All of the data should be given again word for word, though the images are to be left out.
========
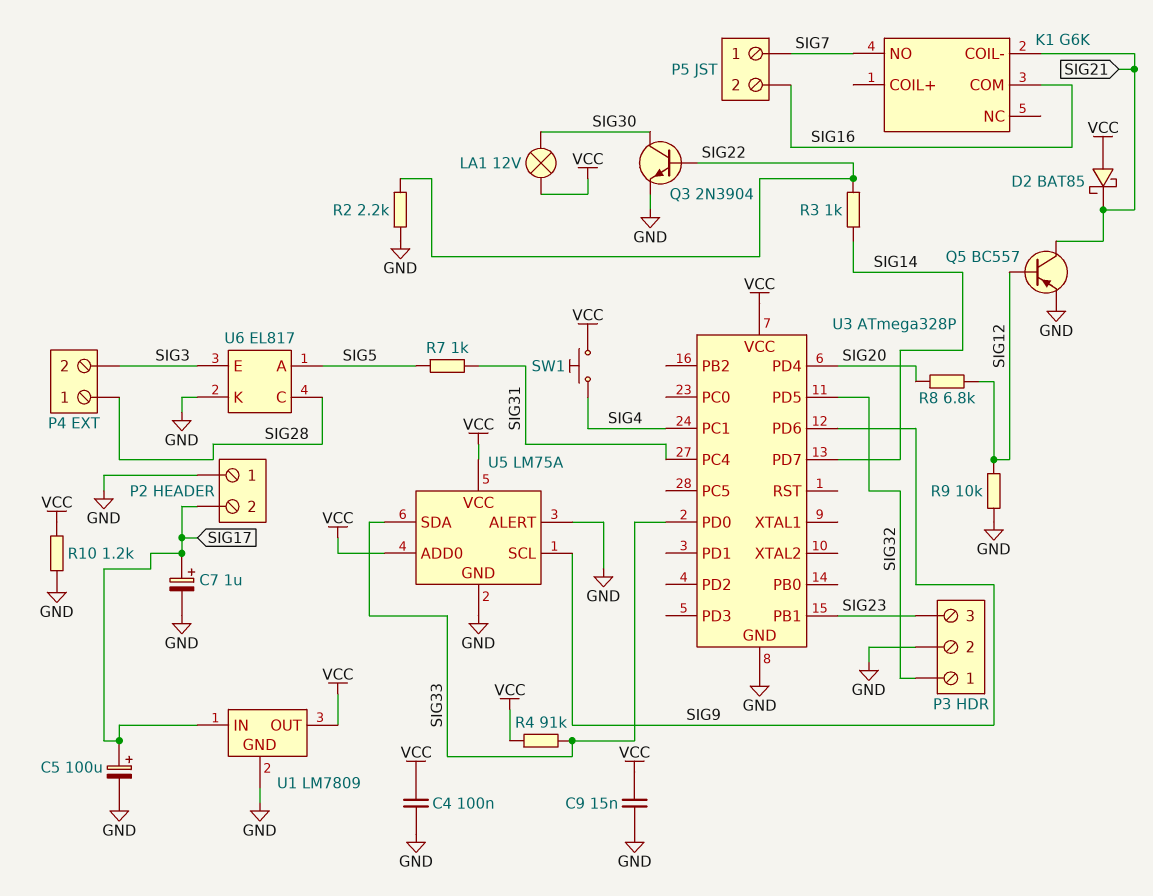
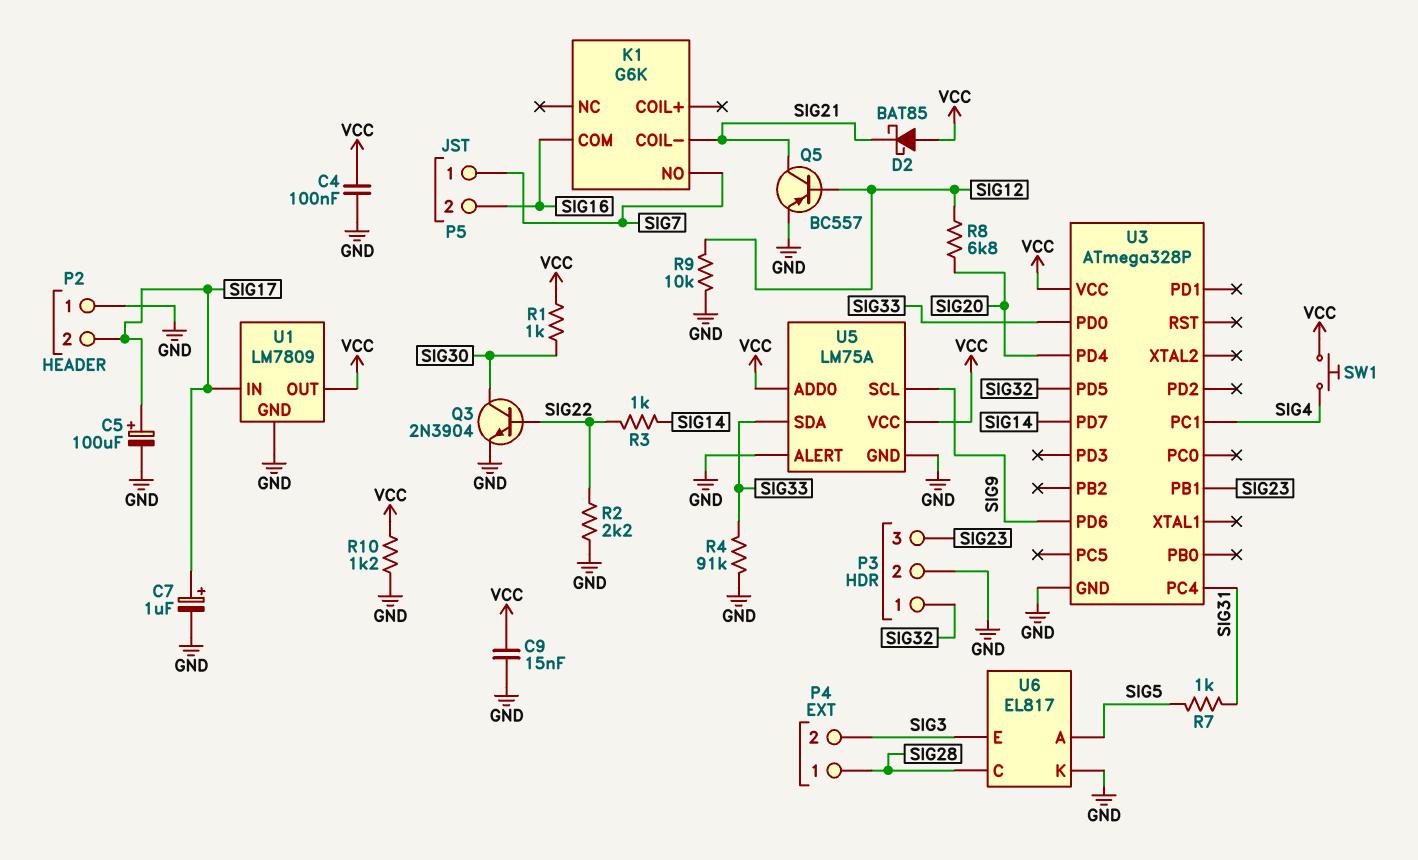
LA1: lamp 12V (SIG30, VCC) -> none
R1: none -> 1k (SIG30, VCC)
R4: 91k (SIG33, VCC) -> 91k (GND, SIG33)

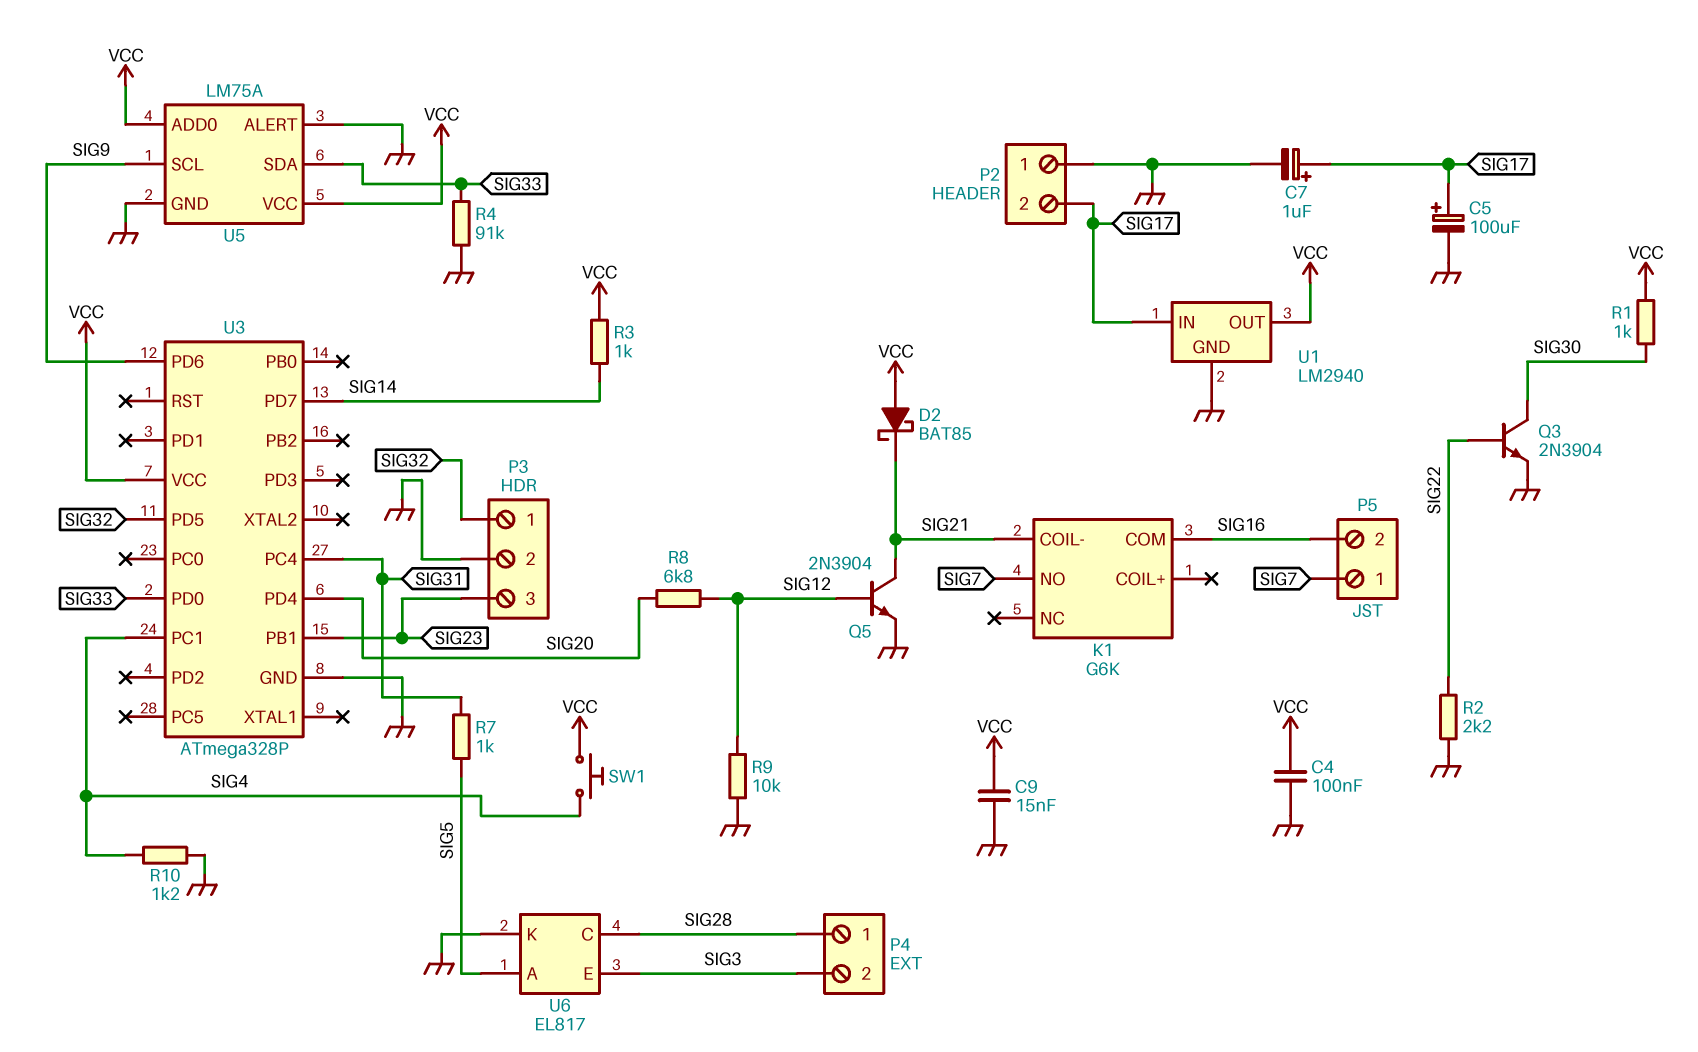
Q5: PNP BC557 (B SIG12, C SIG21, E GND) -> NPN 2N3904 (B SIG12, C SIG21, E GND)
R3: 1k (SIG14, SIG22) -> 1k (SIG14, VCC)
R10: 1.2k (GND, VCC) -> 1.2k (GND, SIG4)
U1: LM7809 -> LM2940

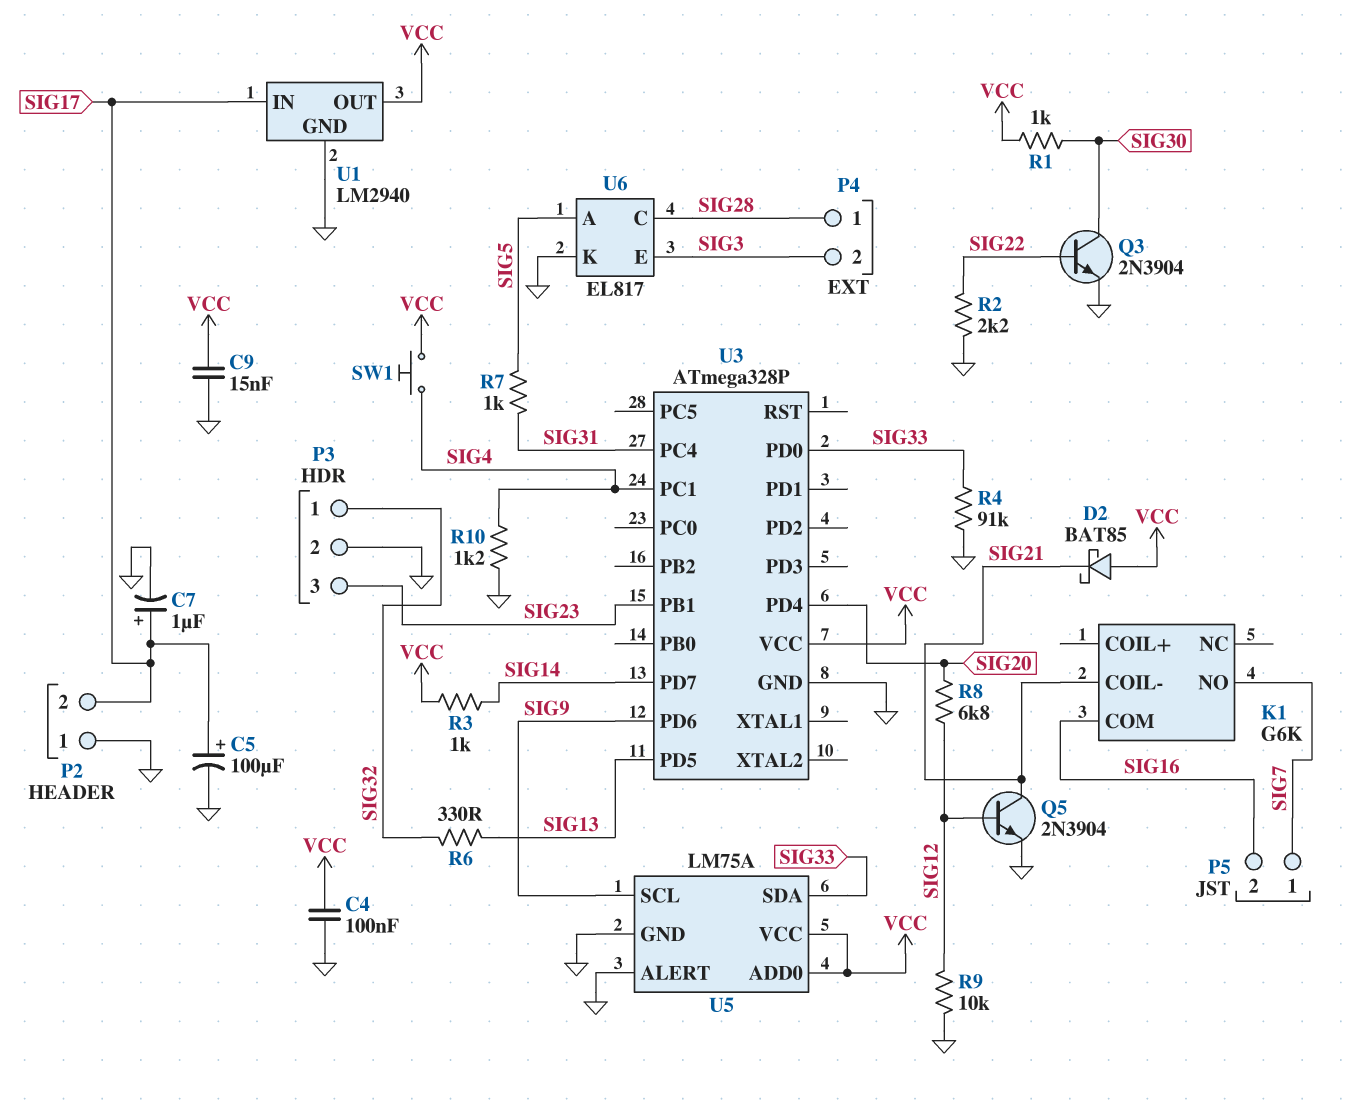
R6: none -> 330 (SIG13, SIG32)
U3 pin PD5: SIG32 -> SIG13

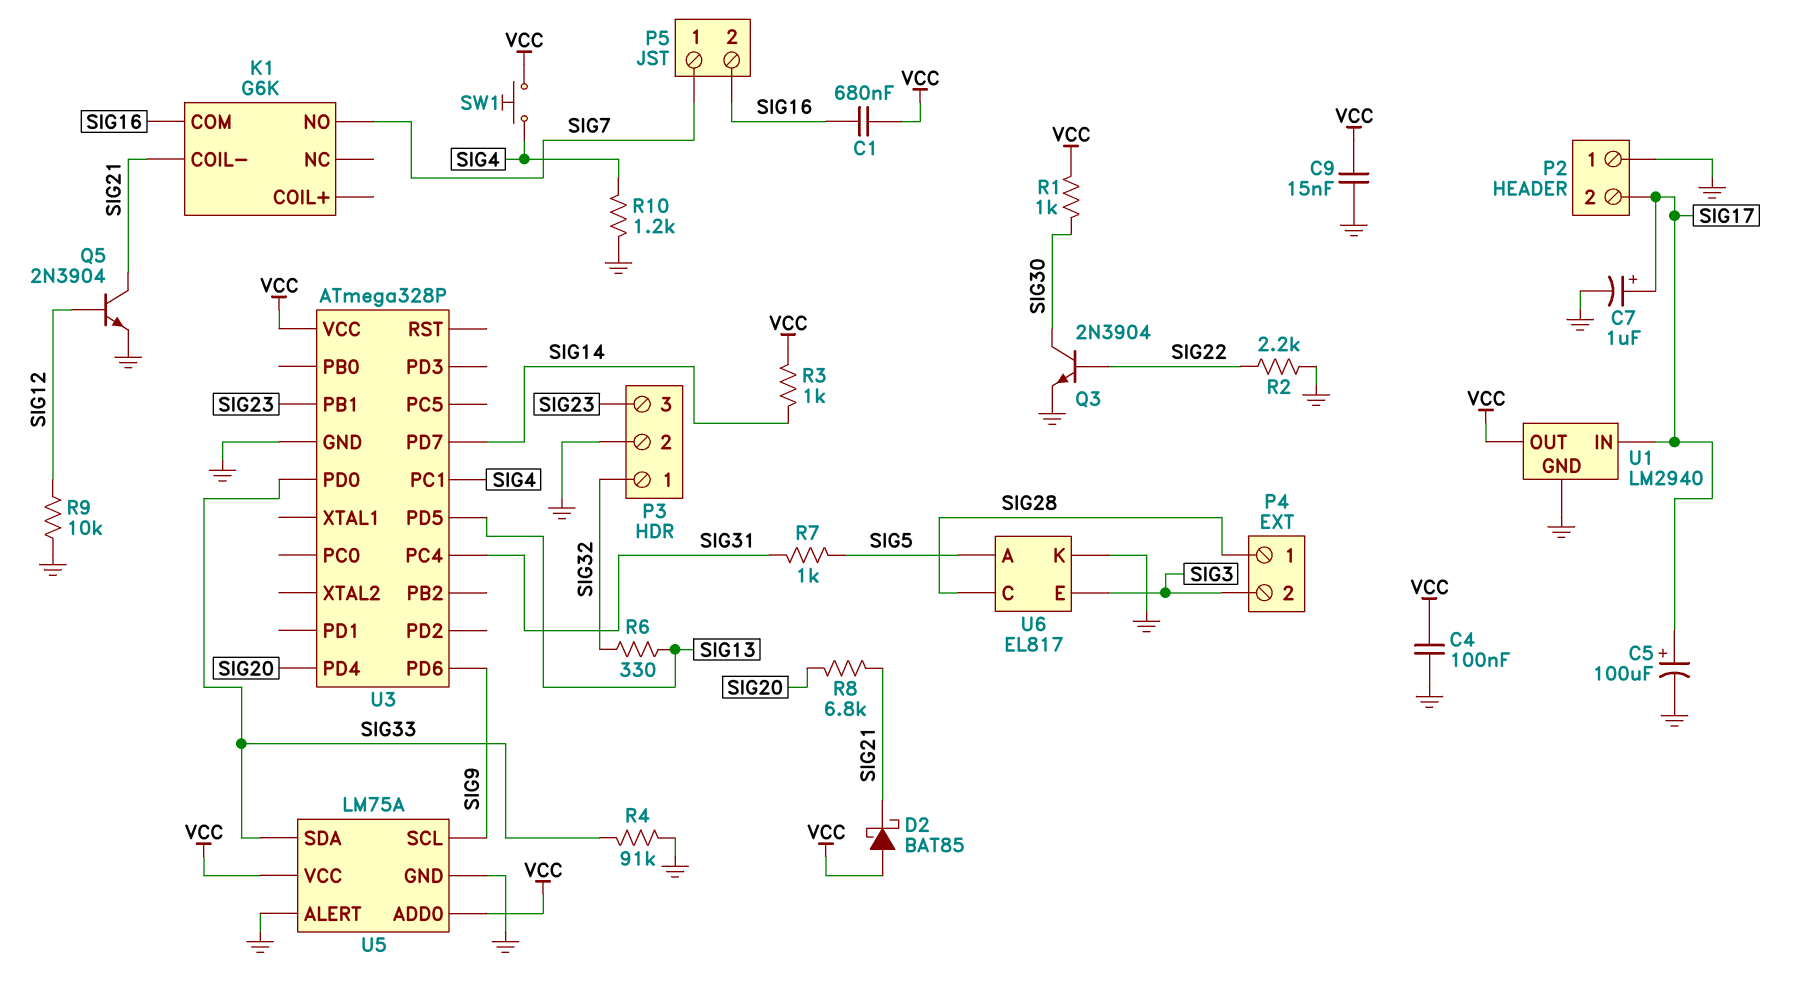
C1: none -> 680nF (SIG16, VCC)
R8: 6.8k (SIG12, SIG20) -> 6.8k (SIG20, SIG21)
========
- **Response**
LA1: lamp 12V (SIG30, VCC) -> none
R1: none -> 1k (SIG30, VCC)
R4: 91k (SIG33, VCC) -> 91k (GND, SIG33)

Q5: PNP BC557 (B SIG12, C SIG21, E GND) -> NPN 2N3904 (B SIG12, C SIG21, E GND)
R3: 1k (SIG14, SIG22) -> 1k (SIG14, VCC)
R10: 1.2k (GND, VCC) -> 1.2k (GND, SIG4)
U1: LM7809 -> LM2940

R6: none -> 330 (SIG13, SIG32)
U3 pin PD5: SIG32 -> SIG13

C1: none -> 680nF (SIG16, VCC)
R8: 6.8k (SIG12, SIG20) -> 6.8k (SIG20, SIG21)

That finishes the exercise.